[Input for this task]
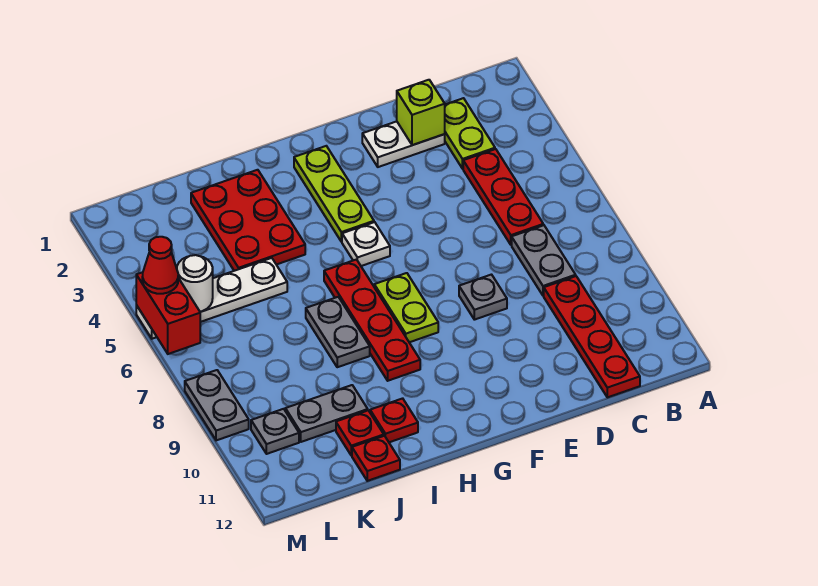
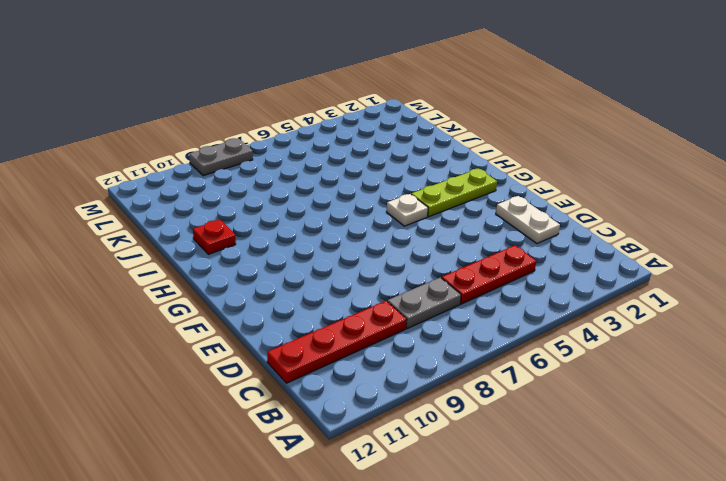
none -> lime plate C2:C3 level 1
none -> grey plate E8 level 1
none -> lime plate G7:G8 level 1

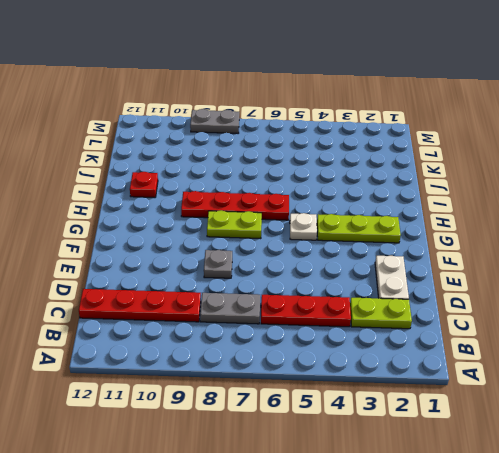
none -> red plate I2:J4 level 1
none -> grey plate I7:I8 level 1
none -> white plate J5:M5 level 1

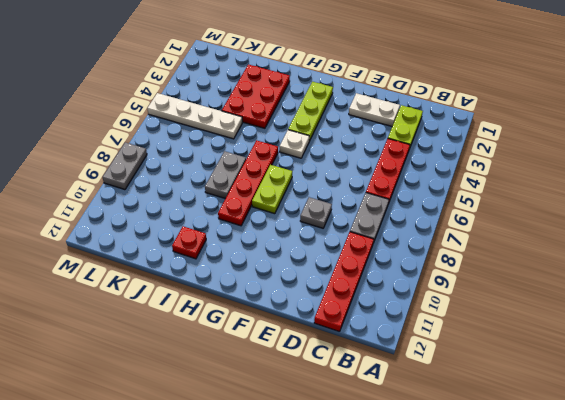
none -> grey plate J10:K10 level 1
none -> red plate J11 level 1
none -> red plate J12 level 1

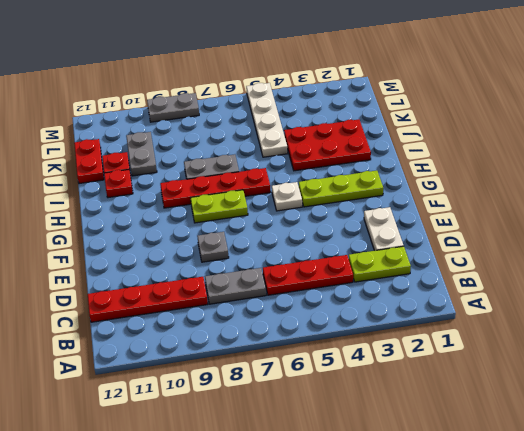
red plate J12:K12 level 1 -> red plate J12 level 1
none -> grey plate L10 level 1
none -> lime brick D2 level 2
none -> white round brick L5 level 2

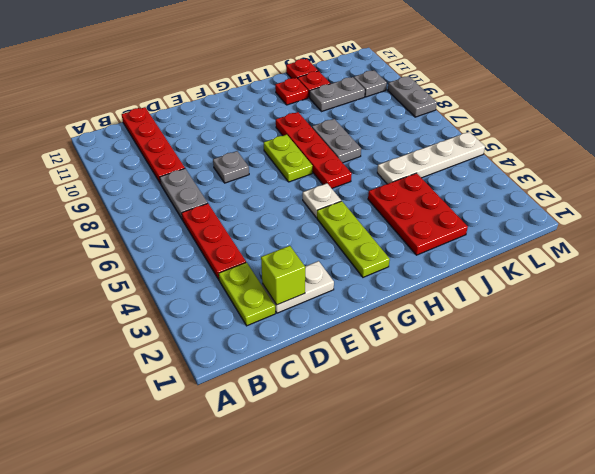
none -> white round brick L5 level 2
none -> red brick M5:M6 level 2
none -> red cone M5 level 3

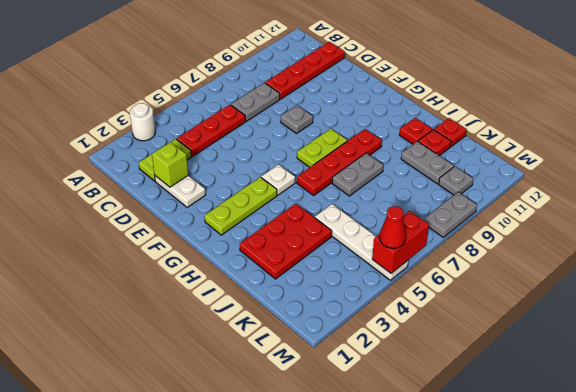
white round brick A3 level 1 -> white round brick L5 level 2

[Assigned task]
Reproduce each record from above exactly; pictures do not belong in the copy.

[Completed exercise]
none -> lime plate C2:C3 level 1
none -> grey plate E8 level 1
none -> lime plate G7:G8 level 1

none -> red plate I2:J4 level 1
none -> grey plate I7:I8 level 1
none -> white plate J5:M5 level 1

none -> grey plate J10:K10 level 1
none -> red plate J11 level 1
none -> red plate J12 level 1

red plate J12:K12 level 1 -> red plate J12 level 1
none -> grey plate L10 level 1
none -> lime brick D2 level 2
none -> white round brick L5 level 2

none -> white round brick L5 level 2
none -> red brick M5:M6 level 2
none -> red cone M5 level 3

white round brick A3 level 1 -> white round brick L5 level 2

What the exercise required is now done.